Stored data —
>>>

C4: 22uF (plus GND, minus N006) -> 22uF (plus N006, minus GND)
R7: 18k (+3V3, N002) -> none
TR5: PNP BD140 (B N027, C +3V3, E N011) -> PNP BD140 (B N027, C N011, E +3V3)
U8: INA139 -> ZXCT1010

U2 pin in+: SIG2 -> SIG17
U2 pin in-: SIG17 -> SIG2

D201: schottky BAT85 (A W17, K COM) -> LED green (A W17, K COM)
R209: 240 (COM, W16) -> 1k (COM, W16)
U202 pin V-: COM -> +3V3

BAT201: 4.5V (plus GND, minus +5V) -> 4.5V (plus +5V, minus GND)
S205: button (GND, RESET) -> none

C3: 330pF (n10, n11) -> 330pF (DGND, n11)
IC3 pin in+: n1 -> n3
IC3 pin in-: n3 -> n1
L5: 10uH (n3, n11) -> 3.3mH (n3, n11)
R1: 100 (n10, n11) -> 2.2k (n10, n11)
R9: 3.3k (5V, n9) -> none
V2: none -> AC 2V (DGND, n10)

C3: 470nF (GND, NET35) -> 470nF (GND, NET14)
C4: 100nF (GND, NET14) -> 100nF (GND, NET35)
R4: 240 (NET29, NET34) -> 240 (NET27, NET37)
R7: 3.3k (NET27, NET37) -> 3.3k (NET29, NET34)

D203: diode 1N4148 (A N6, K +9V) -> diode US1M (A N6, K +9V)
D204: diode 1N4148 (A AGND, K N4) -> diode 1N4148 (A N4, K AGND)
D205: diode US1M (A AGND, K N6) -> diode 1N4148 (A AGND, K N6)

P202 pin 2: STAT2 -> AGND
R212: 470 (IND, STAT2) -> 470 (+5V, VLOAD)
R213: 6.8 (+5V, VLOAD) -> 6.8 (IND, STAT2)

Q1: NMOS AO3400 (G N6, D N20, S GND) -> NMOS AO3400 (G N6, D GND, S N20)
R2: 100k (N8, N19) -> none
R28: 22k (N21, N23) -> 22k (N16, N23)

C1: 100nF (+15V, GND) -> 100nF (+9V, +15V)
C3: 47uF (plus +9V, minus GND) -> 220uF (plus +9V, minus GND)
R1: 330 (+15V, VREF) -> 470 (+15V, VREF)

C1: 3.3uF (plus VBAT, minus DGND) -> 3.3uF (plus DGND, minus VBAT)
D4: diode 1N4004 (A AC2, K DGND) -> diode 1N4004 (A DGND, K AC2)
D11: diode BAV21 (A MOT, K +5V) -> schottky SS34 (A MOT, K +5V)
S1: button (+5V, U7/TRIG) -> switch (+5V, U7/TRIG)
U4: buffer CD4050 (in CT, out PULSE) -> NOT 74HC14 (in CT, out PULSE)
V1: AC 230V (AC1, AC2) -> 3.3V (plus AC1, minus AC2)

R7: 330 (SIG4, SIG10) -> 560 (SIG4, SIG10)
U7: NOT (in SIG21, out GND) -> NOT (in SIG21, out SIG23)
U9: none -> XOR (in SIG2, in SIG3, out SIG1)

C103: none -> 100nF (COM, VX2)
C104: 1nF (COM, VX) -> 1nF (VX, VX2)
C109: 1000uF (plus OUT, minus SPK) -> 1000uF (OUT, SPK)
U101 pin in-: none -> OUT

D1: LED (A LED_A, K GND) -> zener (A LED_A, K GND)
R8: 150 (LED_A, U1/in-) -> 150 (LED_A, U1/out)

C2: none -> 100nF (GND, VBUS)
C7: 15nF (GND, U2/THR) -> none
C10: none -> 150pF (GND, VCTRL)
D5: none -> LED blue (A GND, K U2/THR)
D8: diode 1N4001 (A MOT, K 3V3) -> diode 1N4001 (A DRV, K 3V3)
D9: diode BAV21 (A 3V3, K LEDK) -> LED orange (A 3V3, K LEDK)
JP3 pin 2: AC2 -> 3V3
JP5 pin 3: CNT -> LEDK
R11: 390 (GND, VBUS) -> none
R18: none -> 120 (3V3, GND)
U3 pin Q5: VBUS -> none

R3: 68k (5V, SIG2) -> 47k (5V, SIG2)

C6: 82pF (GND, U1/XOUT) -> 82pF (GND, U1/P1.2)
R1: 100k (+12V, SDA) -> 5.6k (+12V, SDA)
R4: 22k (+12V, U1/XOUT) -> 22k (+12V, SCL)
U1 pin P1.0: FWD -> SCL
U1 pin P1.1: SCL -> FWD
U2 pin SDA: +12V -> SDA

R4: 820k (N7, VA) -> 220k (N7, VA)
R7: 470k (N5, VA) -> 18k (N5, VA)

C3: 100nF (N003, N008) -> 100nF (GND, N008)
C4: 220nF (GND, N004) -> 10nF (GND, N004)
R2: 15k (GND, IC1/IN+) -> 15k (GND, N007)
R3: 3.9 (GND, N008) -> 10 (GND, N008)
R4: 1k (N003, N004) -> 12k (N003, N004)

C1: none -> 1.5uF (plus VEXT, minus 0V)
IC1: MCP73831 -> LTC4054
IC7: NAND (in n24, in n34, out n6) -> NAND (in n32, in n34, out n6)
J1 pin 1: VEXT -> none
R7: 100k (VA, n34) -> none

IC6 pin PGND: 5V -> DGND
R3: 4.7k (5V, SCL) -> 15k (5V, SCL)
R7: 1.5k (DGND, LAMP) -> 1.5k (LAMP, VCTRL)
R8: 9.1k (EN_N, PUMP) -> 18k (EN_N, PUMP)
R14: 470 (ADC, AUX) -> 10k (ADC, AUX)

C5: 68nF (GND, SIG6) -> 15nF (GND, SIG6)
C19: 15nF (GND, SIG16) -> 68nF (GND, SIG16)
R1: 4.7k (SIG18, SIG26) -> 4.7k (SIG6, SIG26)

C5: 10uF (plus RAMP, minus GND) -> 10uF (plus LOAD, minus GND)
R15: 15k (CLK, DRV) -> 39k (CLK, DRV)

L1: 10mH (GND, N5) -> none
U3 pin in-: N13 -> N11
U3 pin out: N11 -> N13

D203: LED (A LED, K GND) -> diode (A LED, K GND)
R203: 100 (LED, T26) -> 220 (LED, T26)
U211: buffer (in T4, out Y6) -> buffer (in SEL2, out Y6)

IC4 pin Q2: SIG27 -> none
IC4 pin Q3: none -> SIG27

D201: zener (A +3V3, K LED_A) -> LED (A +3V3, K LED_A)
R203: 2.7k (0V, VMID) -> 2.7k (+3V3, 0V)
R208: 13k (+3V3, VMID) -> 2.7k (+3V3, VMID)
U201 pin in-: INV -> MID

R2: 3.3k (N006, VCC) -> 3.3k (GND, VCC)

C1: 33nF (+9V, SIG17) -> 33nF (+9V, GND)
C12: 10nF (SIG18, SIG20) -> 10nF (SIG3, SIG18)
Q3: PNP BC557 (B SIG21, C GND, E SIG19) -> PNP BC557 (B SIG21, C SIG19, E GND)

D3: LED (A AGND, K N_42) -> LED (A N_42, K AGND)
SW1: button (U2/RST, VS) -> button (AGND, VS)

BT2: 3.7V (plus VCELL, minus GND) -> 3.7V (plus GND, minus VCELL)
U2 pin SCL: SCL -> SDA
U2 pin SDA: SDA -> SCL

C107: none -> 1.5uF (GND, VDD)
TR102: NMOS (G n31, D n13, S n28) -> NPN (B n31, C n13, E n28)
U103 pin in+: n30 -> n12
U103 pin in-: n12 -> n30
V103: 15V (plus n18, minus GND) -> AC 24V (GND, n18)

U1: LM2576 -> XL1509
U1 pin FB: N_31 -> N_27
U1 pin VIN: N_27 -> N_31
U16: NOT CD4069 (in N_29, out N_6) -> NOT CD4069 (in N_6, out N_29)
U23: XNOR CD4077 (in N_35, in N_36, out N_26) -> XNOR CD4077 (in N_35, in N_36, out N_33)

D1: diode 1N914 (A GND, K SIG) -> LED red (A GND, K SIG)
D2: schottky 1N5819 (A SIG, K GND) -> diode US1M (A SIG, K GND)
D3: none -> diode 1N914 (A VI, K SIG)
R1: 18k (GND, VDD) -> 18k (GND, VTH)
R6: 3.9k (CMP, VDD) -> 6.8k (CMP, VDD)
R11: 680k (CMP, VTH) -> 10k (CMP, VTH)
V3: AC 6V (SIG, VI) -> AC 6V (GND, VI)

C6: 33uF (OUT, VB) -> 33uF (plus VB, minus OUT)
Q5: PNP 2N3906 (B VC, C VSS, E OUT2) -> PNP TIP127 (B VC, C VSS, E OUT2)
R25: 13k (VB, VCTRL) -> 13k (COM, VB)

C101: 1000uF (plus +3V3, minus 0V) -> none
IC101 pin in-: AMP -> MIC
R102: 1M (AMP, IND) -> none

<<<

Problem statement —
What is asked for is an exact copy of the lines above from the one containing "R2: 3.3k (N006, VCC) -> 3.3k (GND, VCC)" through the one containing "Q3: PNP BC557", and only those.

Response to this exercise —
R2: 3.3k (N006, VCC) -> 3.3k (GND, VCC)

C1: 33nF (+9V, SIG17) -> 33nF (+9V, GND)
C12: 10nF (SIG18, SIG20) -> 10nF (SIG3, SIG18)
Q3: PNP BC557 (B SIG21, C GND, E SIG19) -> PNP BC557 (B SIG21, C SIG19, E GND)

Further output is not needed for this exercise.